[Directions] Your answer must be the data repeated exactly, with no pictures in it.

[Source material]
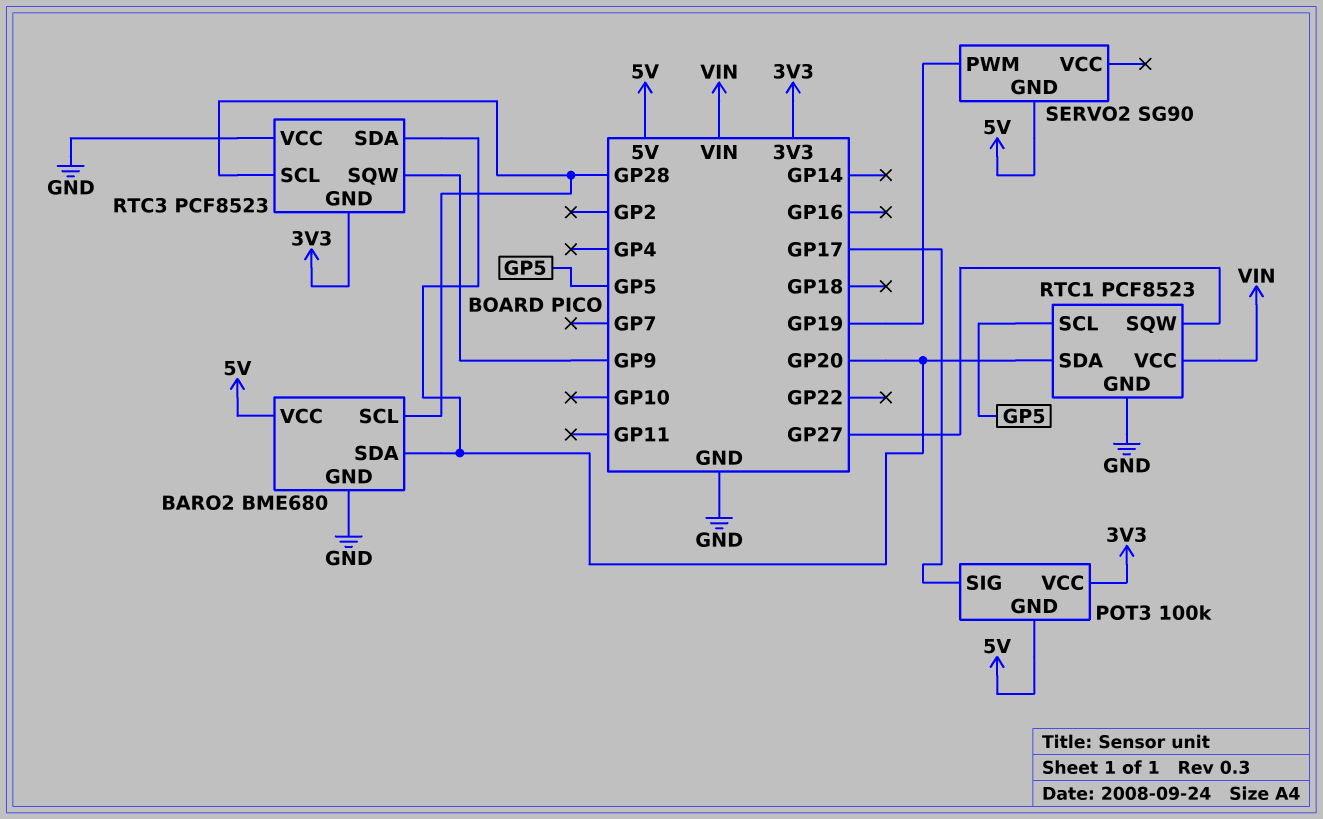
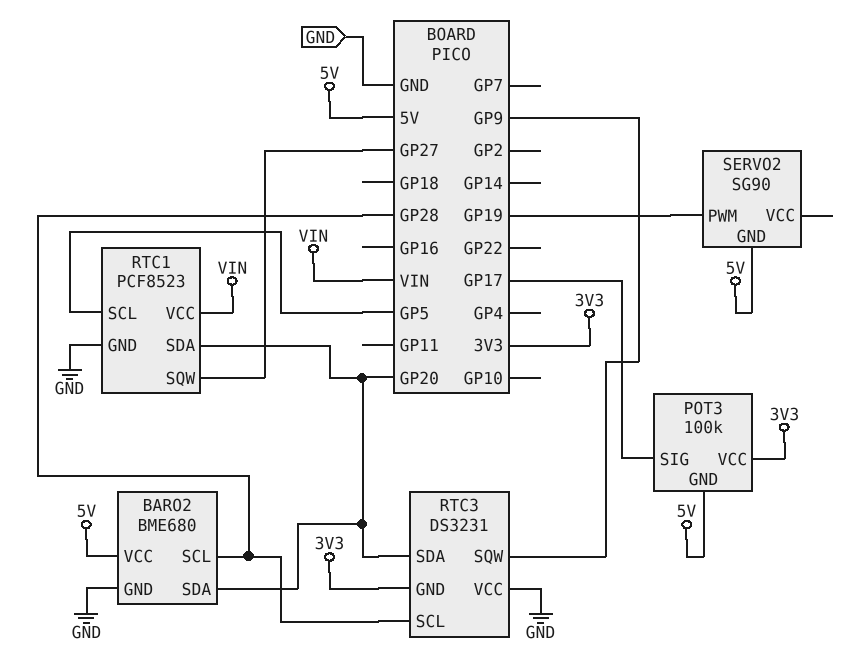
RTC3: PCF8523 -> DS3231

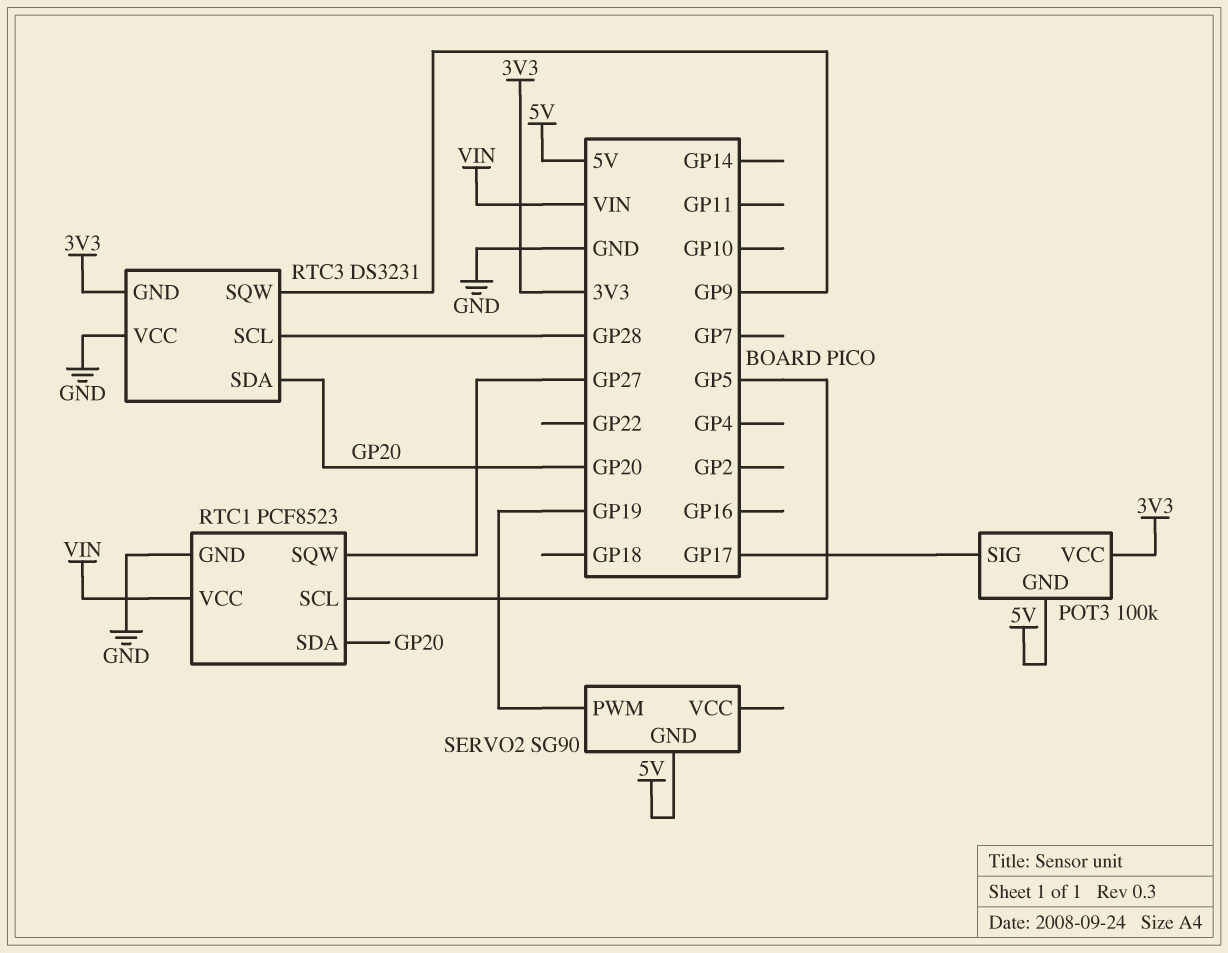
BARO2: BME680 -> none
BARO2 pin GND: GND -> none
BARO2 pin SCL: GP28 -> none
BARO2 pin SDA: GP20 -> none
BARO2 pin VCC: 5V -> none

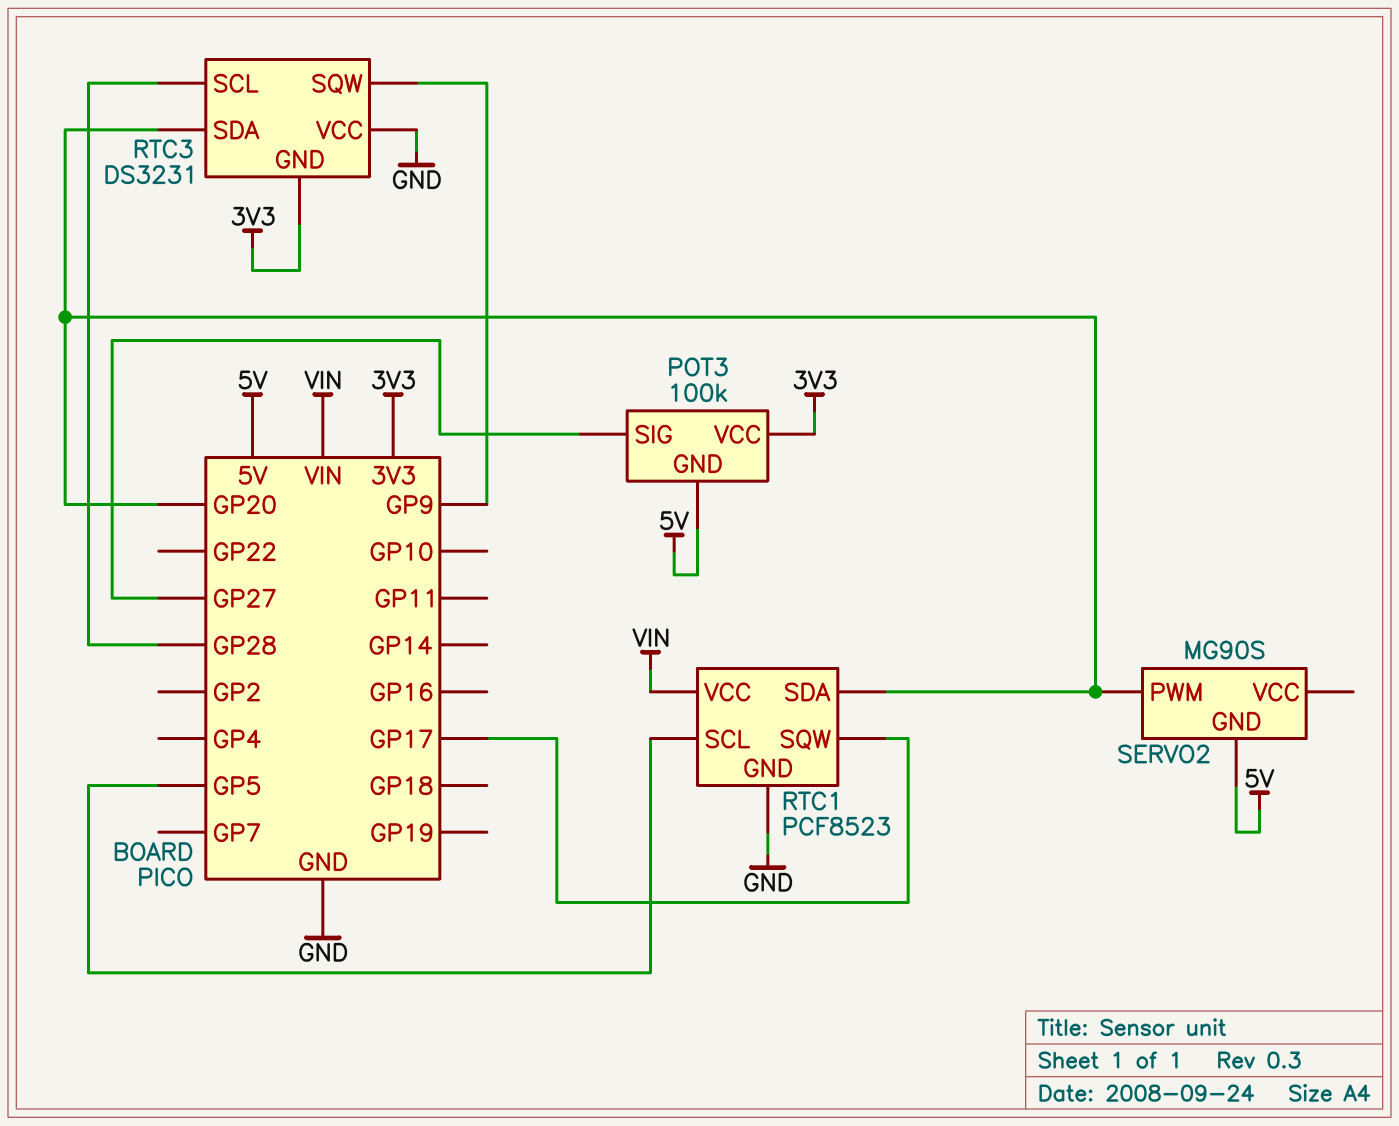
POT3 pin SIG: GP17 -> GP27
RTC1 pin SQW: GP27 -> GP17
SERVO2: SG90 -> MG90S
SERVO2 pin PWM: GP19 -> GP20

[Written response]
RTC3: PCF8523 -> DS3231

BARO2: BME680 -> none
BARO2 pin GND: GND -> none
BARO2 pin SCL: GP28 -> none
BARO2 pin SDA: GP20 -> none
BARO2 pin VCC: 5V -> none

POT3 pin SIG: GP17 -> GP27
RTC1 pin SQW: GP27 -> GP17
SERVO2: SG90 -> MG90S
SERVO2 pin PWM: GP19 -> GP20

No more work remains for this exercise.